(Problem description):
Which lines of the listing below contain the word "crop"? Copy each of them.

(Data records):
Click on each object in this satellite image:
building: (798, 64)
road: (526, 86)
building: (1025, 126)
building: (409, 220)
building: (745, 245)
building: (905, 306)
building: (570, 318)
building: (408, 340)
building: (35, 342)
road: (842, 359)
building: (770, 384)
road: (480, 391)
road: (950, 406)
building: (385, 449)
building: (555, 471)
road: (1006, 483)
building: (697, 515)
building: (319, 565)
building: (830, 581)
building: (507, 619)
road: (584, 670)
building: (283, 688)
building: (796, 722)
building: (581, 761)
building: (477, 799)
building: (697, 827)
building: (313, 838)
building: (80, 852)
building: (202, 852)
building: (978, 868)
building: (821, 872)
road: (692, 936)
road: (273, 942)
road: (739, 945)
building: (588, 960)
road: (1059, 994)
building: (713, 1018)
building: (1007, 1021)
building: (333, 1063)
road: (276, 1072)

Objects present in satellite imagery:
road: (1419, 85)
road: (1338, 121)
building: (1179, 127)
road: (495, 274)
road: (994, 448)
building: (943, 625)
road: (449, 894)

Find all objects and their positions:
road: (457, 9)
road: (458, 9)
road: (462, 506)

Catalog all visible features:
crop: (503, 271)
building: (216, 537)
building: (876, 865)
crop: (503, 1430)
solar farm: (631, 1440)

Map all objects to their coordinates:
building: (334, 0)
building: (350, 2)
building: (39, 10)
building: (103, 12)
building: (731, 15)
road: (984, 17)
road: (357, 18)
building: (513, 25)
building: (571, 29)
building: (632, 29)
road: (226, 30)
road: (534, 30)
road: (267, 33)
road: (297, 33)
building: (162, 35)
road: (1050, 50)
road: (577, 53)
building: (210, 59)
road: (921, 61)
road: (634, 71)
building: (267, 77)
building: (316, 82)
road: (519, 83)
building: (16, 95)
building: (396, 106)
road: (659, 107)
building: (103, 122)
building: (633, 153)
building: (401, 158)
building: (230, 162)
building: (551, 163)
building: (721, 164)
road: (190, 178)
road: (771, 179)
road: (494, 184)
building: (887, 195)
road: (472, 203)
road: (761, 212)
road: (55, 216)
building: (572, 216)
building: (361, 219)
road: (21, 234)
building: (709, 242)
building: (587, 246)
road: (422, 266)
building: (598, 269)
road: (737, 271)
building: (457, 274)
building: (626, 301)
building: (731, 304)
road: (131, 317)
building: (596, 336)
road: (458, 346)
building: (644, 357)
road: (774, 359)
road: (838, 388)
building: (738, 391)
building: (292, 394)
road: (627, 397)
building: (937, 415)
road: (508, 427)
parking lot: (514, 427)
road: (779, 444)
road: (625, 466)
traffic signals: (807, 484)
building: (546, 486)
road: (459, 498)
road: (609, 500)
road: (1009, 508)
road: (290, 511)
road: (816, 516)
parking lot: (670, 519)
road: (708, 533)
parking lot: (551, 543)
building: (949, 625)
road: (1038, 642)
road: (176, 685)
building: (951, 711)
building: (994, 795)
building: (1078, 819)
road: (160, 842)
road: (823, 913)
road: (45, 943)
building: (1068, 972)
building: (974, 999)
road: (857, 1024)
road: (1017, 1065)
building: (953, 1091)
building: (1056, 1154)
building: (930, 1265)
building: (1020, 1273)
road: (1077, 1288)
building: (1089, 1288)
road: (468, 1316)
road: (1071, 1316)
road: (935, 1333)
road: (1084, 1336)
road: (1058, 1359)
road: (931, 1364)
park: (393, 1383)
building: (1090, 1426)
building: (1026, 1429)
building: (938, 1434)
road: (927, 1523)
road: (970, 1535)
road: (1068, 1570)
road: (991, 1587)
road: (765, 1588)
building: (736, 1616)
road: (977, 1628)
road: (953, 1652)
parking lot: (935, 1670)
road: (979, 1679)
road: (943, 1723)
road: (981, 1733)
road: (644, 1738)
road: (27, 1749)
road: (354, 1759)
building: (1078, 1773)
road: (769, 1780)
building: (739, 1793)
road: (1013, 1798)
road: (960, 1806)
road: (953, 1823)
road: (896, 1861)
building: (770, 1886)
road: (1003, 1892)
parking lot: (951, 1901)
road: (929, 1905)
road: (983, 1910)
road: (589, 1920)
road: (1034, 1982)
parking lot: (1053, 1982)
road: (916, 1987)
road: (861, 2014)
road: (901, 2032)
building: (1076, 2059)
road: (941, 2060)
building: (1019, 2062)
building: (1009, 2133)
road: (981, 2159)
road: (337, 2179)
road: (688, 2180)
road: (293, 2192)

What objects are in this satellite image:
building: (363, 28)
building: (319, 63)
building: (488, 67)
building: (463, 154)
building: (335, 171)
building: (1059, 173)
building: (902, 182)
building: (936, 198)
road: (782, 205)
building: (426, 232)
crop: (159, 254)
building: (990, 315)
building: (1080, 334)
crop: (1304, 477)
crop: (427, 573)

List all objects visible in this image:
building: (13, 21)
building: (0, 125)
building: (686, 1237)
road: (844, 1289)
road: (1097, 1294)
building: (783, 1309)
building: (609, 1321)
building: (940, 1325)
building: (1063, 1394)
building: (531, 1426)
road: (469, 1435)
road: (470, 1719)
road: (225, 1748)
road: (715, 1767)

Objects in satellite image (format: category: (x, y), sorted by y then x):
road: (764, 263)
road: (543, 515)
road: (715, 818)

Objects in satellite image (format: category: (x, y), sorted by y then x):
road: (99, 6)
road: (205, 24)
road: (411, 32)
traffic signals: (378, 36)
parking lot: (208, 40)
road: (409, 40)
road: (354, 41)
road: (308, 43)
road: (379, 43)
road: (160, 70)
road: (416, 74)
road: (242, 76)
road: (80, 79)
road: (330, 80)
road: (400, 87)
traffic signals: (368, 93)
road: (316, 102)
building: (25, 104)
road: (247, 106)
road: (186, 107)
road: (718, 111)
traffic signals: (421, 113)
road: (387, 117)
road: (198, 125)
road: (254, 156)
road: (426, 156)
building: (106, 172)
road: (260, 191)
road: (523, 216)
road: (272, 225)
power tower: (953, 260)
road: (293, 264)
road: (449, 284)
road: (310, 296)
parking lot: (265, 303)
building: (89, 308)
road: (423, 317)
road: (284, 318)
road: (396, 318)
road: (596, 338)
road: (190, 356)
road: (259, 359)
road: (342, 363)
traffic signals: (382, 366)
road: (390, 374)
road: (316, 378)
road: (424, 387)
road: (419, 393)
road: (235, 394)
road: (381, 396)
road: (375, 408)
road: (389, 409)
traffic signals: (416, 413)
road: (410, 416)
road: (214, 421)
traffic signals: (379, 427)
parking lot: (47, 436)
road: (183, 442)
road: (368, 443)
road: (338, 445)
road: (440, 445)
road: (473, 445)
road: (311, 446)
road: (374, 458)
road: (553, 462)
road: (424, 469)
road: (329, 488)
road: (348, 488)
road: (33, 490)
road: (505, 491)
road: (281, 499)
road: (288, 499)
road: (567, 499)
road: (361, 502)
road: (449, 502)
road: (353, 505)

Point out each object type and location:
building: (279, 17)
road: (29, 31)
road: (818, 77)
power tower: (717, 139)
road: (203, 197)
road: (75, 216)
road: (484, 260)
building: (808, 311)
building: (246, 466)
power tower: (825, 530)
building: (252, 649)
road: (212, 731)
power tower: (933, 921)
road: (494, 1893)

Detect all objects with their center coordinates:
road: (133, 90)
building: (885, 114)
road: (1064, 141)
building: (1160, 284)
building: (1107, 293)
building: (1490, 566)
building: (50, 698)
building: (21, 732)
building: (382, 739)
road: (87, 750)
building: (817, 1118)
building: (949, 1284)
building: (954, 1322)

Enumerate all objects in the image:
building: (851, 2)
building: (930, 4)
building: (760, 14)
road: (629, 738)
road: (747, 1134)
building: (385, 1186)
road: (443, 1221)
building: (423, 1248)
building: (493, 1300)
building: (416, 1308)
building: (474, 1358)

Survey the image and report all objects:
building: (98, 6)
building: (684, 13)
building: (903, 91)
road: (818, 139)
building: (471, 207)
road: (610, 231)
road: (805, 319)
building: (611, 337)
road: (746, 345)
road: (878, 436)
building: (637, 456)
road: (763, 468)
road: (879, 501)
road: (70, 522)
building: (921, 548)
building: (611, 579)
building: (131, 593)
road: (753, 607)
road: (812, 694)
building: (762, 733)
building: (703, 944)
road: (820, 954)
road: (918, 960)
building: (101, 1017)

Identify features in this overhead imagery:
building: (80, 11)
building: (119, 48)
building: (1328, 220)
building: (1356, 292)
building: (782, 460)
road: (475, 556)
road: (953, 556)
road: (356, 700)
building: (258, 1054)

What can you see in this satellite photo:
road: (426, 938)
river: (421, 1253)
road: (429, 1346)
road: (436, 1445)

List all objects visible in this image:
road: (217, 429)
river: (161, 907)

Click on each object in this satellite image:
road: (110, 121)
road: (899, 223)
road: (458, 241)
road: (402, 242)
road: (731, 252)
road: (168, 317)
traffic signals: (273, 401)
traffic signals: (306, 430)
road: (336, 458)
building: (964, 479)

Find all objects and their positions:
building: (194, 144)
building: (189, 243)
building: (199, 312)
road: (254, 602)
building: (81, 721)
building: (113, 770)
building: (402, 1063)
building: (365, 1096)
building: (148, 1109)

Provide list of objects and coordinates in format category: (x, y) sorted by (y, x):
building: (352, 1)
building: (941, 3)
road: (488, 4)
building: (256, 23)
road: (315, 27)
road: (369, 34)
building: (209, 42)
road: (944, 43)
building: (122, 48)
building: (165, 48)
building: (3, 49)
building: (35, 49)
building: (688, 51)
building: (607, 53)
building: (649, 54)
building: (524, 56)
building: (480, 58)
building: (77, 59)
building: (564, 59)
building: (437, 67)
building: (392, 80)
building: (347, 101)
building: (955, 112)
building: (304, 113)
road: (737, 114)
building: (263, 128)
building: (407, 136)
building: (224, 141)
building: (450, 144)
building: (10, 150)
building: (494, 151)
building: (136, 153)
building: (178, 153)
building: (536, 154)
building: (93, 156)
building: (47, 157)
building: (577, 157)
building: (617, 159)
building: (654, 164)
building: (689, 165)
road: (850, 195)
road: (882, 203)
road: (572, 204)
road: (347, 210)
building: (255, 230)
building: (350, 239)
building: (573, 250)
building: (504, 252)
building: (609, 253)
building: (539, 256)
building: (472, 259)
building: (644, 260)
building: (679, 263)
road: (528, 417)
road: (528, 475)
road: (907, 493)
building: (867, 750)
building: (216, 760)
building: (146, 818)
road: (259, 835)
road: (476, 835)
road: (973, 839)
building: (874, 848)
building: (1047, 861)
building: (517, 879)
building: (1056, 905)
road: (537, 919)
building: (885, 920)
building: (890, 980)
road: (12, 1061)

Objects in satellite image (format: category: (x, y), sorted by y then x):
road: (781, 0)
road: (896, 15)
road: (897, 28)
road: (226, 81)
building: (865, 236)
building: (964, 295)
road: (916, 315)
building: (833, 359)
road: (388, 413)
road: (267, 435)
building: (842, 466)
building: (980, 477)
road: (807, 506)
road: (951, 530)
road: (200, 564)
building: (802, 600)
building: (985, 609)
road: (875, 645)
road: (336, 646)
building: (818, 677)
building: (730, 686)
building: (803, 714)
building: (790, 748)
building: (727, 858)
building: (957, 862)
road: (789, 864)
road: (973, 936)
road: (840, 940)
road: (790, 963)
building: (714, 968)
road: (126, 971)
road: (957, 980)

(Solution to the problem):
crop: (503, 271)
crop: (503, 1430)
crop: (159, 254)
crop: (1304, 477)
crop: (427, 573)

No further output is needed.